[Records from a dataset]
※

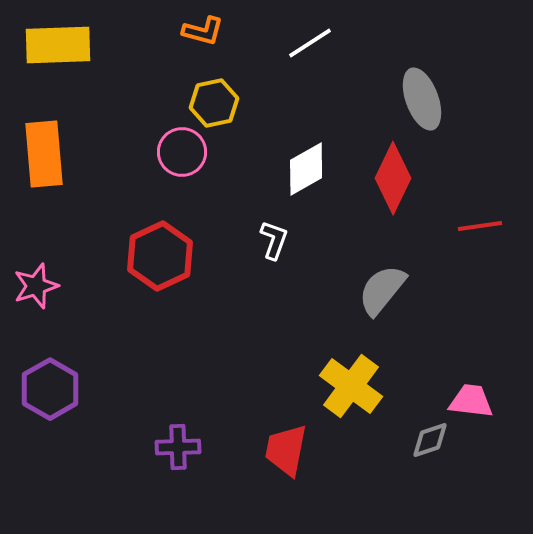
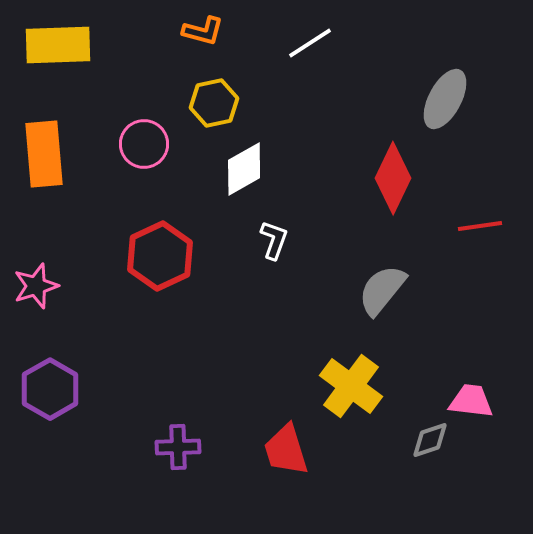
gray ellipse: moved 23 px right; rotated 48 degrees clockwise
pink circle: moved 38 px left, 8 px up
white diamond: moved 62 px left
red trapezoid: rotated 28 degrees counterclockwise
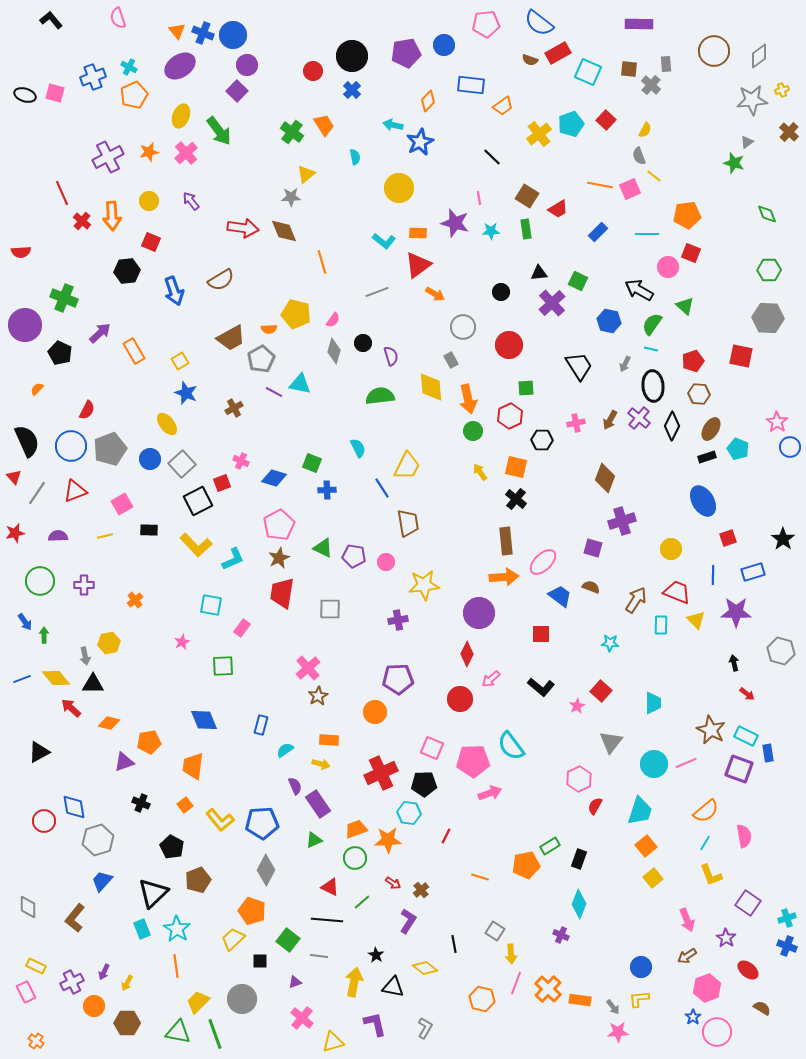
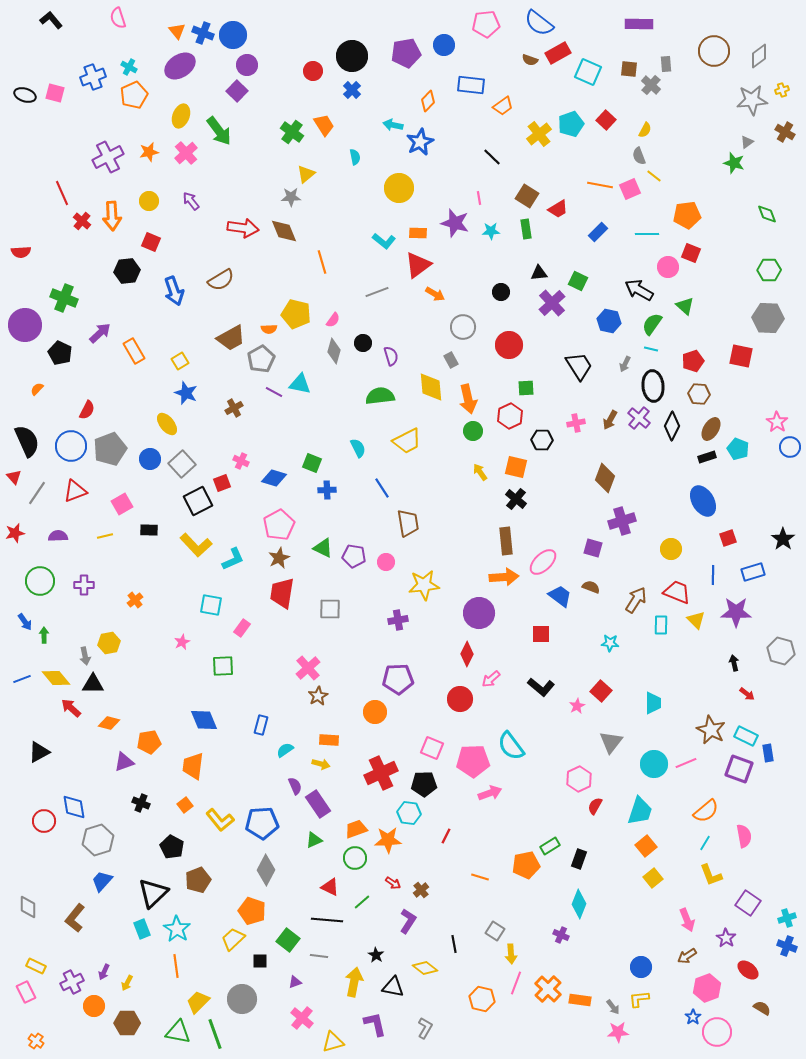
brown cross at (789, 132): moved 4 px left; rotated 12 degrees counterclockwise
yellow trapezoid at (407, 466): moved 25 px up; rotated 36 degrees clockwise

※

*Exercise*: Drop every image, please, and write out the data above exactly as shown.

*Your solution*:
gray ellipse: moved 23 px right; rotated 48 degrees clockwise
pink circle: moved 38 px left, 8 px up
white diamond: moved 62 px left
red trapezoid: rotated 28 degrees counterclockwise
brown cross at (789, 132): moved 4 px left; rotated 12 degrees counterclockwise
yellow trapezoid at (407, 466): moved 25 px up; rotated 36 degrees clockwise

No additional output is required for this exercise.